- Problem details -
Convert every line of the records below into a JSON list of strings, one string per line, leaving out blank lines.

- Raw data -
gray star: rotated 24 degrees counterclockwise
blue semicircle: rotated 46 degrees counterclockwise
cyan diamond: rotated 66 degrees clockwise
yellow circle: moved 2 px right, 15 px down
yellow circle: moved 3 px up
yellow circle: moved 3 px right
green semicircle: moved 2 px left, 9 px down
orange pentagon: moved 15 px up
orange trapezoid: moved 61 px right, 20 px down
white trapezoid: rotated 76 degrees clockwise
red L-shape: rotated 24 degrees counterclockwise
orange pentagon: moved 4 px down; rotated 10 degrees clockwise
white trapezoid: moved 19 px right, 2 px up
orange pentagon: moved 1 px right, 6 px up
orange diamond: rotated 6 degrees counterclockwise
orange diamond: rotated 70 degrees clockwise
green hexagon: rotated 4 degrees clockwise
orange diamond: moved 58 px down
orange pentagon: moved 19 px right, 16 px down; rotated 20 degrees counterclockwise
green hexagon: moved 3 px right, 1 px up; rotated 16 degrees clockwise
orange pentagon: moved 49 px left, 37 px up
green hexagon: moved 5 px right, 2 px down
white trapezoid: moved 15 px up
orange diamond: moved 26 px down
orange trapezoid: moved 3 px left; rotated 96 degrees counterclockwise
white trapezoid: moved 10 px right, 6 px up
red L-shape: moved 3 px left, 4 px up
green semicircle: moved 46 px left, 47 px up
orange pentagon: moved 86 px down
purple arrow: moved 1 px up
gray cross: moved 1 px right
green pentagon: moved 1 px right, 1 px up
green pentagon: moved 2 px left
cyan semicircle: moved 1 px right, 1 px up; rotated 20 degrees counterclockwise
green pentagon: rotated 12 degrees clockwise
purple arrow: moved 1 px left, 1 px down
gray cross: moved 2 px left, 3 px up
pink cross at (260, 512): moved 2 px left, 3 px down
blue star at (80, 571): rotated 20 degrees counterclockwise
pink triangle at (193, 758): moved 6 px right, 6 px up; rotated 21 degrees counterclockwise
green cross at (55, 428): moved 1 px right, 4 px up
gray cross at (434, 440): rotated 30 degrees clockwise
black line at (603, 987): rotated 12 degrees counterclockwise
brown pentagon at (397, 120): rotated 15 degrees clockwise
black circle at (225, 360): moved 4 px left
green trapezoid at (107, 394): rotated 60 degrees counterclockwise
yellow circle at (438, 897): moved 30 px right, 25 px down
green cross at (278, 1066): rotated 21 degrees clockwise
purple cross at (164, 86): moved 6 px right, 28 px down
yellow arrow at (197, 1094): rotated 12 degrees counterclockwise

- Solution to the problem -
[
  "gray star: rotated 24 degrees counterclockwise",
  "blue semicircle: rotated 46 degrees counterclockwise",
  "cyan diamond: rotated 66 degrees clockwise",
  "yellow circle: moved 2 px right, 15 px down",
  "yellow circle: moved 3 px up",
  "yellow circle: moved 3 px right",
  "green semicircle: moved 2 px left, 9 px down",
  "orange pentagon: moved 15 px up",
  "orange trapezoid: moved 61 px right, 20 px down",
  "white trapezoid: rotated 76 degrees clockwise",
  "red L-shape: rotated 24 degrees counterclockwise",
  "orange pentagon: moved 4 px down; rotated 10 degrees clockwise",
  "white trapezoid: moved 19 px right, 2 px up",
  "orange pentagon: moved 1 px right, 6 px up",
  "orange diamond: rotated 6 degrees counterclockwise",
  "orange diamond: rotated 70 degrees clockwise",
  "green hexagon: rotated 4 degrees clockwise",
  "orange diamond: moved 58 px down",
  "orange pentagon: moved 19 px right, 16 px down; rotated 20 degrees counterclockwise",
  "green hexagon: moved 3 px right, 1 px up; rotated 16 degrees clockwise",
  "orange pentagon: moved 49 px left, 37 px up",
  "green hexagon: moved 5 px right, 2 px down",
  "white trapezoid: moved 15 px up",
  "orange diamond: moved 26 px down",
  "orange trapezoid: moved 3 px left; rotated 96 degrees counterclockwise",
  "white trapezoid: moved 10 px right, 6 px up",
  "red L-shape: moved 3 px left, 4 px up",
  "green semicircle: moved 46 px left, 47 px up",
  "orange pentagon: moved 86 px down",
  "purple arrow: moved 1 px up",
  "gray cross: moved 1 px right",
  "green pentagon: moved 1 px right, 1 px up",
  "green pentagon: moved 2 px left",
  "cyan semicircle: moved 1 px right, 1 px up; rotated 20 degrees counterclockwise",
  "green pentagon: rotated 12 degrees clockwise",
  "purple arrow: moved 1 px left, 1 px down",
  "gray cross: moved 2 px left, 3 px up",
  "pink cross at (260, 512): moved 2 px left, 3 px down",
  "blue star at (80, 571): rotated 20 degrees counterclockwise",
  "pink triangle at (193, 758): moved 6 px right, 6 px up; rotated 21 degrees counterclockwise",
  "green cross at (55, 428): moved 1 px right, 4 px up",
  "gray cross at (434, 440): rotated 30 degrees clockwise",
  "black line at (603, 987): rotated 12 degrees counterclockwise",
  "brown pentagon at (397, 120): rotated 15 degrees clockwise",
  "black circle at (225, 360): moved 4 px left",
  "green trapezoid at (107, 394): rotated 60 degrees counterclockwise",
  "yellow circle at (438, 897): moved 30 px right, 25 px down",
  "green cross at (278, 1066): rotated 21 degrees clockwise",
  "purple cross at (164, 86): moved 6 px right, 28 px down",
  "yellow arrow at (197, 1094): rotated 12 degrees counterclockwise"
]